What the exercise asks: Using the records underneath, tally the lines where the word "VRAW" appears and please give only the count.

Data for analysis:
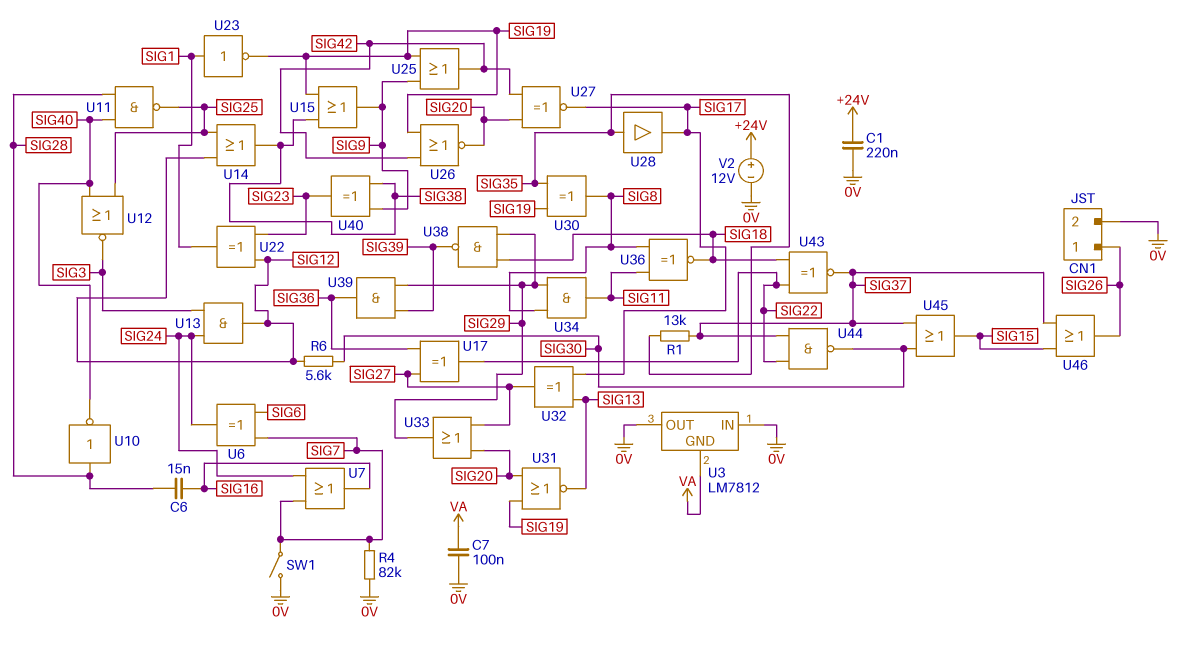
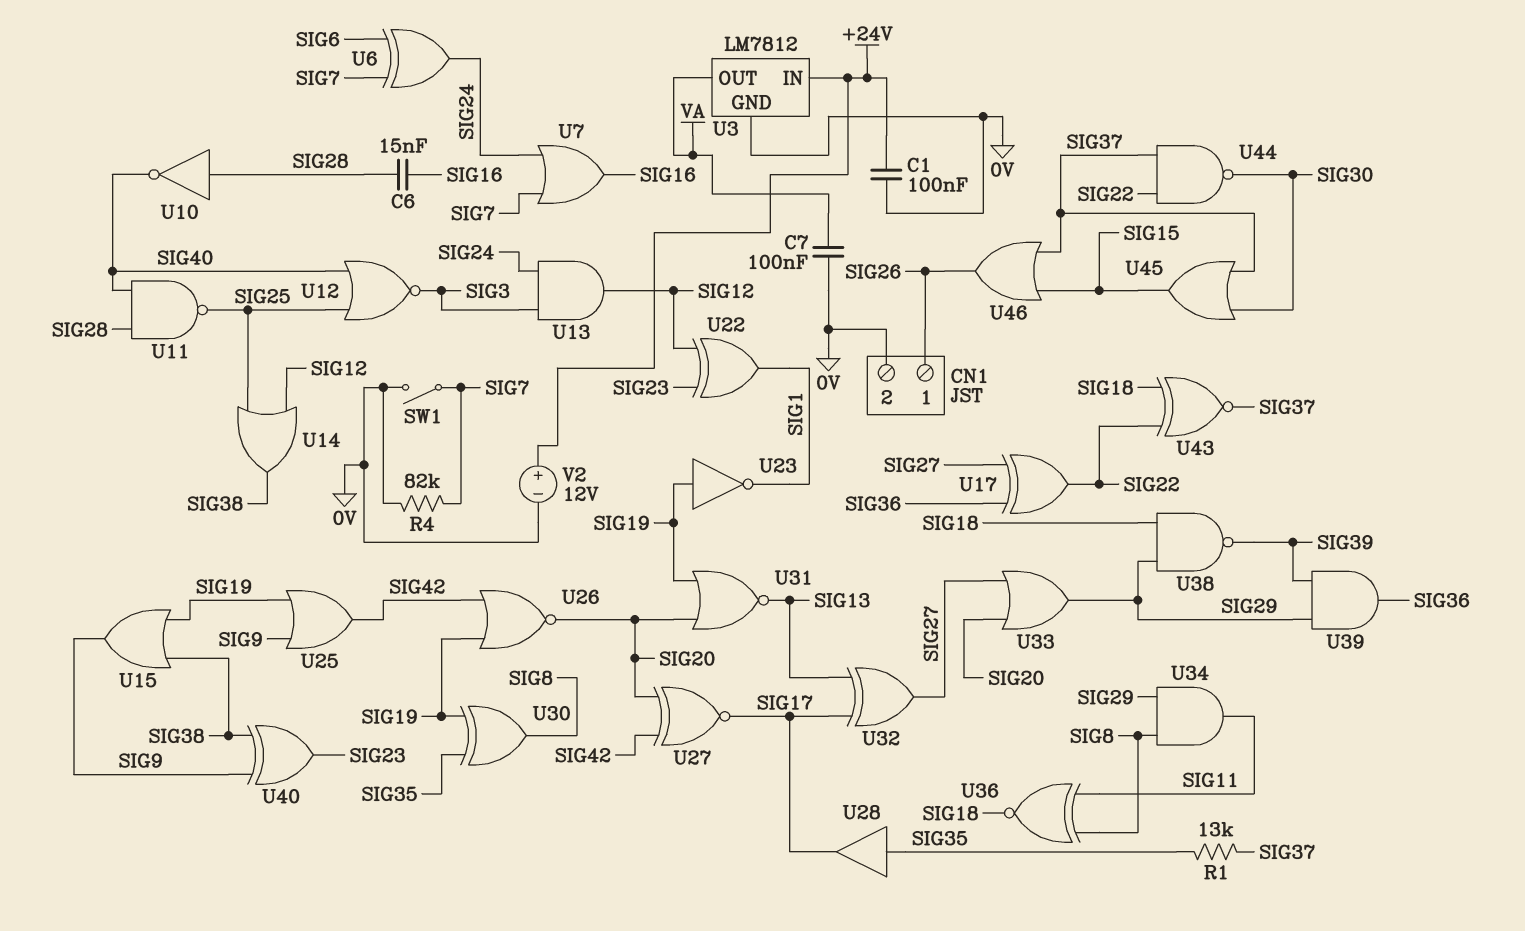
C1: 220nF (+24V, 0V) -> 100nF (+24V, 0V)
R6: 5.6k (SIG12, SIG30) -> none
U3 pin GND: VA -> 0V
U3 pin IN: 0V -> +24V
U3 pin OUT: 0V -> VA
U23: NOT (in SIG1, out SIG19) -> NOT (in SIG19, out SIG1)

==

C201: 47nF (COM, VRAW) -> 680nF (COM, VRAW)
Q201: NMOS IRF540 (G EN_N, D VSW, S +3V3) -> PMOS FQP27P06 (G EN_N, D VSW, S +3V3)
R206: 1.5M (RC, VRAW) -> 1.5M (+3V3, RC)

Exercise solution: 2